Supplied material Start Marker
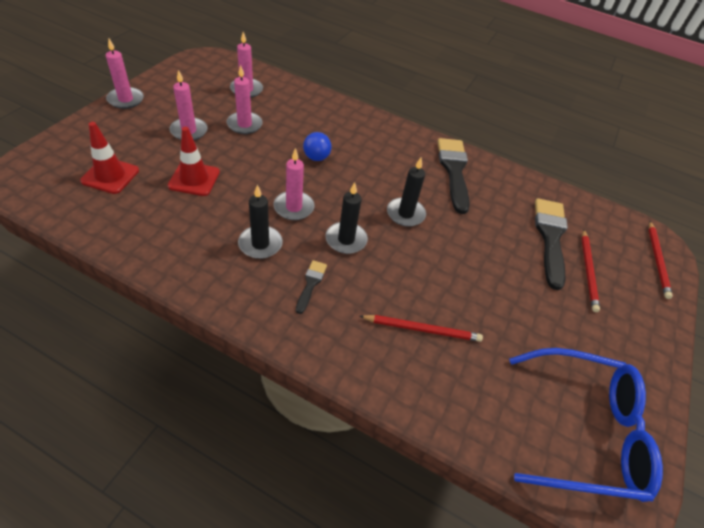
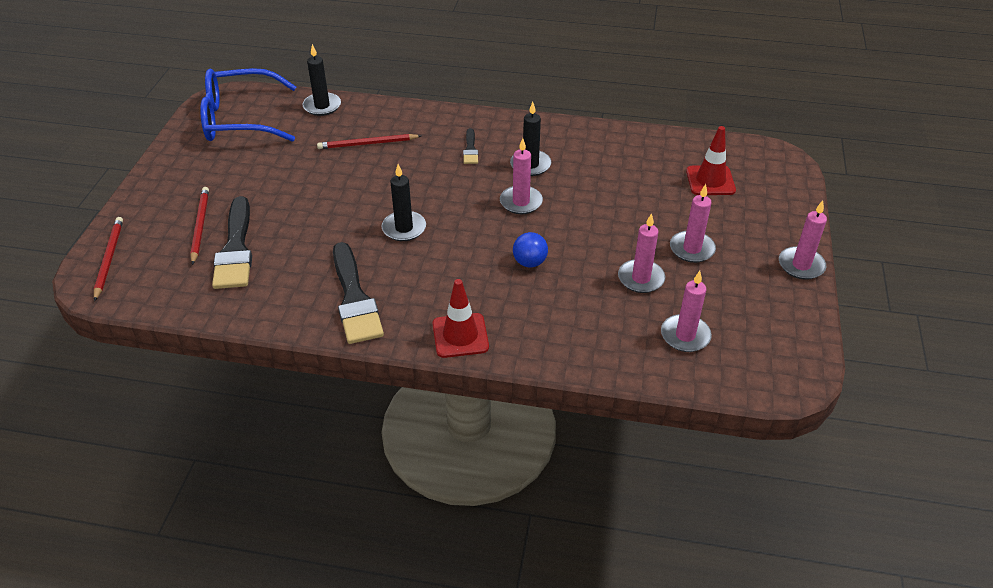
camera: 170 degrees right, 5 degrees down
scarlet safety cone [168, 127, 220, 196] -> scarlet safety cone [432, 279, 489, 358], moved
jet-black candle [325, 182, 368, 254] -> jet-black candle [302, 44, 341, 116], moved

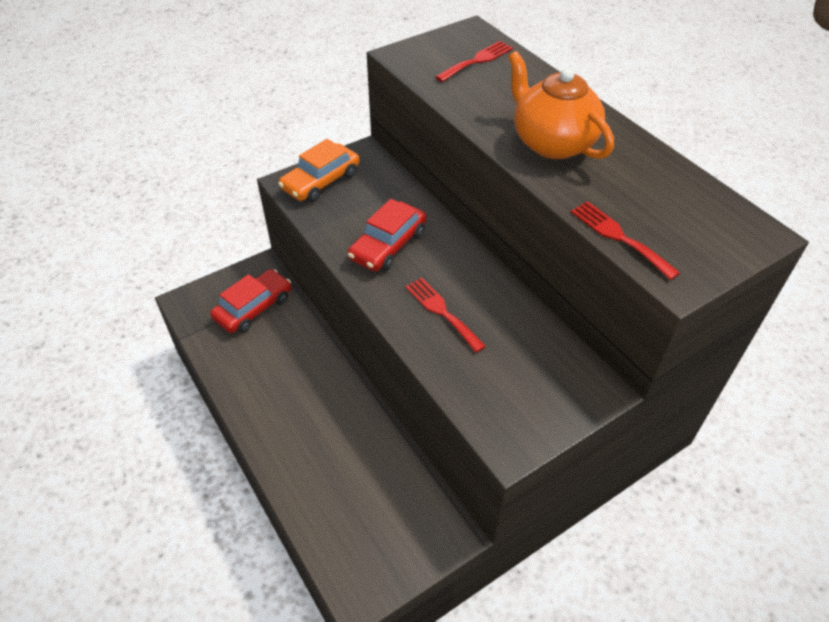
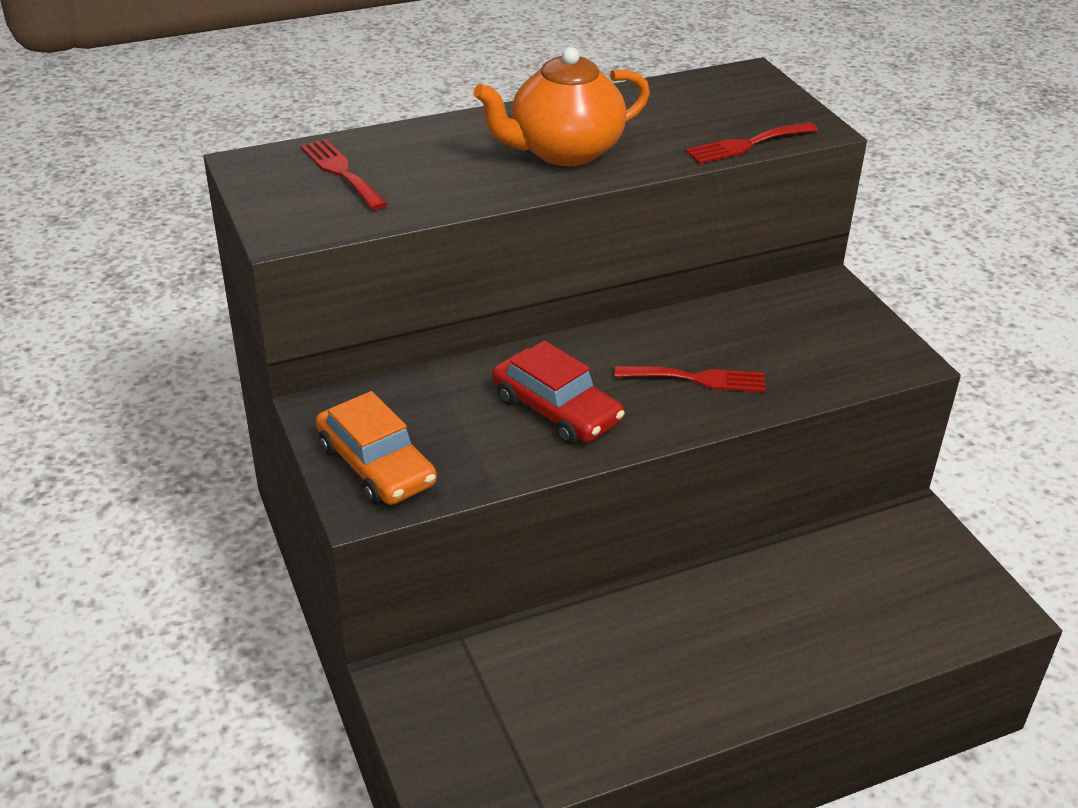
camera: 80 degrees left, 10 degrees down
scarlet automobile [210, 269, 291, 333] -> none
scarlet fork [405, 277, 486, 353] -> scarlet fork [615, 366, 765, 392], 150 degrees counterclockwise

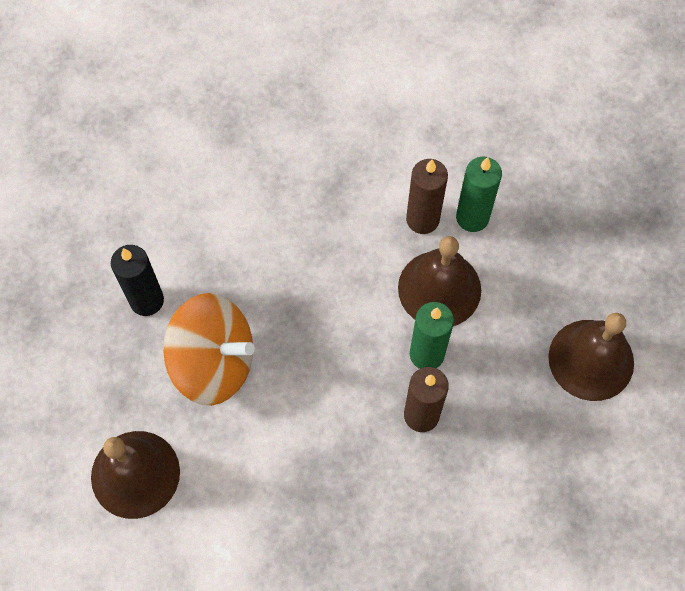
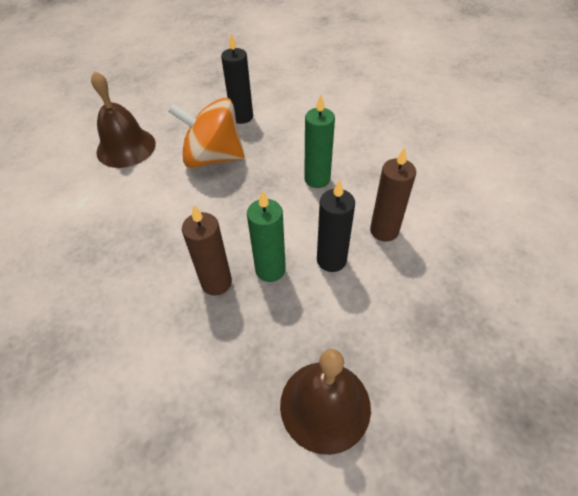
camera: 70 degrees right, 15 degrees down
orange toy top [163, 293, 255, 406] -> orange toy top [168, 98, 245, 168], 105 degrees clockwise
brown hand bell [398, 236, 481, 326] -> jet-black candle [317, 179, 355, 272]
green candle [456, 157, 502, 232] -> green candle [304, 95, 335, 188], moved

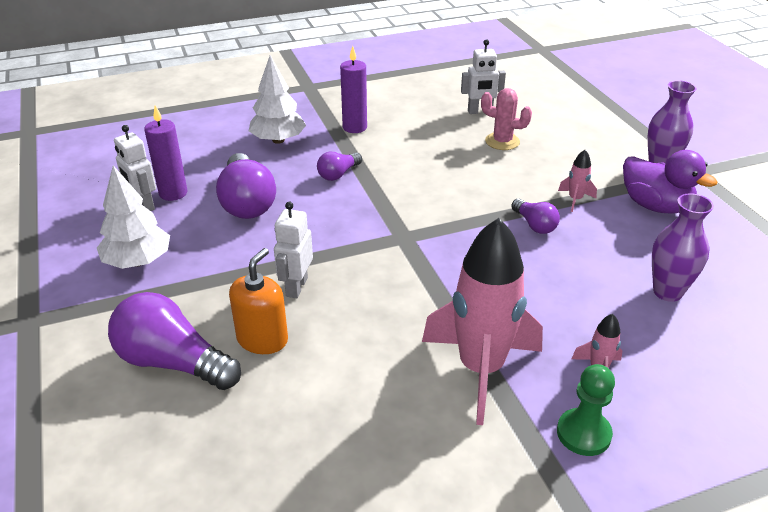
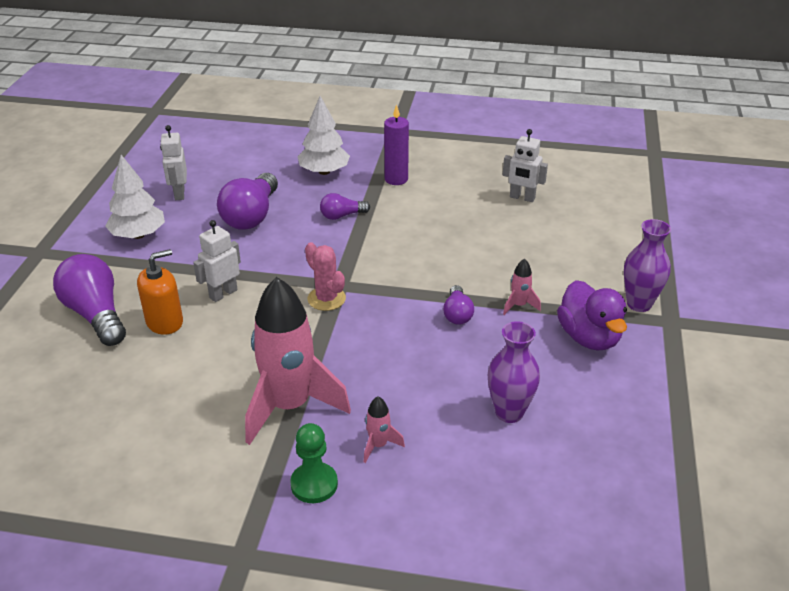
camera: 30 degrees right, 0 degrees up
violet candle [144, 106, 187, 201] -> none
rose-pink prickly plant [481, 88, 532, 150] -> rose-pink prickly plant [305, 242, 346, 311], moved

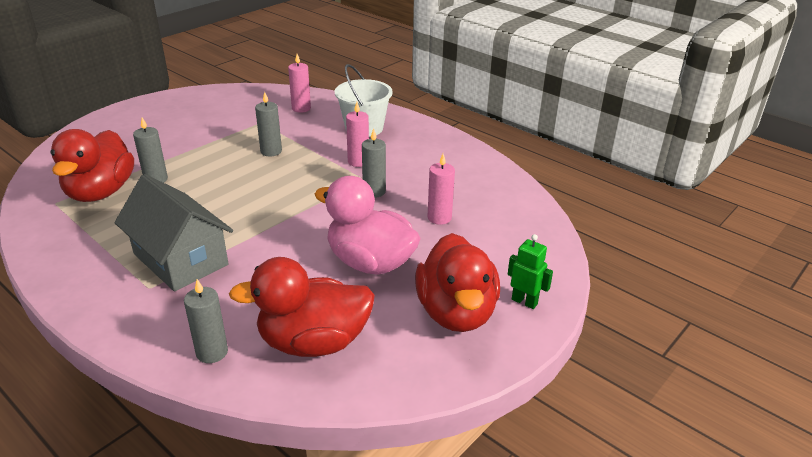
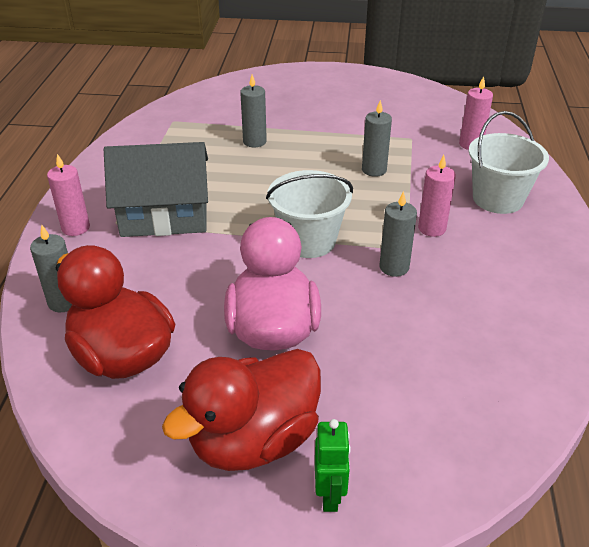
camera: 55 degrees right, 5 degrees up
scarlet rubber duck [50, 129, 134, 202] -> none
ash-grey cottage [114, 174, 233, 292] -> ash-grey cottage [104, 142, 208, 237], 75 degrees clockwise
rose-pink candle [428, 154, 455, 225] -> rose-pink candle [47, 154, 90, 236], moved
none -> white bucket [266, 170, 353, 258]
Supplied material End Marker
> [Exercise objective]:
Word-for-word output of the material above is needed, with the pictures left out.

> [Solution]:
camera: 170 degrees right, 5 degrees down
scarlet safety cone [168, 127, 220, 196] -> scarlet safety cone [432, 279, 489, 358], moved
jet-black candle [325, 182, 368, 254] -> jet-black candle [302, 44, 341, 116], moved

camera: 80 degrees left, 10 degrees down
scarlet automobile [210, 269, 291, 333] -> none
scarlet fork [405, 277, 486, 353] -> scarlet fork [615, 366, 765, 392], 150 degrees counterclockwise

camera: 70 degrees right, 15 degrees down
orange toy top [163, 293, 255, 406] -> orange toy top [168, 98, 245, 168], 105 degrees clockwise
brown hand bell [398, 236, 481, 326] -> jet-black candle [317, 179, 355, 272]
green candle [456, 157, 502, 232] -> green candle [304, 95, 335, 188], moved

camera: 30 degrees right, 0 degrees up
violet candle [144, 106, 187, 201] -> none
rose-pink prickly plant [481, 88, 532, 150] -> rose-pink prickly plant [305, 242, 346, 311], moved

camera: 55 degrees right, 5 degrees up
scarlet rubber duck [50, 129, 134, 202] -> none
ash-grey cottage [114, 174, 233, 292] -> ash-grey cottage [104, 142, 208, 237], 75 degrees clockwise
rose-pink candle [428, 154, 455, 225] -> rose-pink candle [47, 154, 90, 236], moved
none -> white bucket [266, 170, 353, 258]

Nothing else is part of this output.